_What the exercise asks_:
Where the records below reach the line containing "red key [402,346,447,362] -> none", start transcribing, and end with the line containing "grey car [53,168,226,287]", exactly and with nothing else added.

_Source information_:
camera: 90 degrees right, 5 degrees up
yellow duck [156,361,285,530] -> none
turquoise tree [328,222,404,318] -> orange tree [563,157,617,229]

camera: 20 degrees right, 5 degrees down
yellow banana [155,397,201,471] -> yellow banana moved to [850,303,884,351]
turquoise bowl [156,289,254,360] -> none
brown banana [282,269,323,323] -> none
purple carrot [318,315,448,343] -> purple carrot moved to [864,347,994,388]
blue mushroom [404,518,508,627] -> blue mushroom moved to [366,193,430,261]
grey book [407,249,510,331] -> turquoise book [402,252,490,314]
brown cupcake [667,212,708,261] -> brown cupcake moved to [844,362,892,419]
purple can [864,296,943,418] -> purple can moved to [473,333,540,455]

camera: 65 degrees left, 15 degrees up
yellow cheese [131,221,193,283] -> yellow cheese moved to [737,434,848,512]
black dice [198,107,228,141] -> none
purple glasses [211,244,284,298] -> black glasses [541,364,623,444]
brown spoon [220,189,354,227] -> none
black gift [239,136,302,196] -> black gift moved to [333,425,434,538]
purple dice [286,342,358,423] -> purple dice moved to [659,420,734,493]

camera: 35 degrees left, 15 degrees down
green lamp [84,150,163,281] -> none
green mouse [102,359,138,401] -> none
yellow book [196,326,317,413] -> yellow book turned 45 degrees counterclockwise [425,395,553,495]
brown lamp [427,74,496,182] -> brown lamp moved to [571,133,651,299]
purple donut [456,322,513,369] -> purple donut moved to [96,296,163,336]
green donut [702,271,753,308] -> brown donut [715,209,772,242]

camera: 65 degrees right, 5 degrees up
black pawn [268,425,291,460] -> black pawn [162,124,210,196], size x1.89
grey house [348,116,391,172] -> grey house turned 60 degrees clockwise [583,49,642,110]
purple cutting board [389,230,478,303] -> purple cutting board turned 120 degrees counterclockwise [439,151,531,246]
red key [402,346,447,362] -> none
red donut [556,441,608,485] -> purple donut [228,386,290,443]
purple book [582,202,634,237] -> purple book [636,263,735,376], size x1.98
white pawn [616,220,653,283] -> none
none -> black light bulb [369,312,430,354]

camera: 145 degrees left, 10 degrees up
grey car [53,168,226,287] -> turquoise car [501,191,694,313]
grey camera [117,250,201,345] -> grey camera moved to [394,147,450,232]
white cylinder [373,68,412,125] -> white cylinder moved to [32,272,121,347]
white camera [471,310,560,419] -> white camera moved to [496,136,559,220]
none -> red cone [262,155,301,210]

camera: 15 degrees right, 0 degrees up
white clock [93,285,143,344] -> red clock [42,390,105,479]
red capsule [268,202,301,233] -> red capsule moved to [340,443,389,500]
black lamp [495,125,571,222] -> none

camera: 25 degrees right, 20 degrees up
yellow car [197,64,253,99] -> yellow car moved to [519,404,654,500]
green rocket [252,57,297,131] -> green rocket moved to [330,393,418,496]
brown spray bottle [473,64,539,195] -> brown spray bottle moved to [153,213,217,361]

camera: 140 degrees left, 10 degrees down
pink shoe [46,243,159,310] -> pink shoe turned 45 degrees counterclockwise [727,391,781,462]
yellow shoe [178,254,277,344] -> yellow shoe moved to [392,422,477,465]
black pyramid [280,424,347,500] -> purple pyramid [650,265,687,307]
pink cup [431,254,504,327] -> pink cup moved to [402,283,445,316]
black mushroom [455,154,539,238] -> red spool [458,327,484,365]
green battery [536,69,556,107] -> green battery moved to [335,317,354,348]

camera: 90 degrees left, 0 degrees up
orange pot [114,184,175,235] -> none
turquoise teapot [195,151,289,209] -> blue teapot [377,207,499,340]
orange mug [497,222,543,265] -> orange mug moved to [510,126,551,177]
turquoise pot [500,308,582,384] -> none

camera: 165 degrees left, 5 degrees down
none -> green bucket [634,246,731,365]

_Your solution_:
red key [402,346,447,362] -> none
red donut [556,441,608,485] -> purple donut [228,386,290,443]
purple book [582,202,634,237] -> purple book [636,263,735,376], size x1.98
white pawn [616,220,653,283] -> none
none -> black light bulb [369,312,430,354]

camera: 145 degrees left, 10 degrees up
grey car [53,168,226,287] -> turquoise car [501,191,694,313]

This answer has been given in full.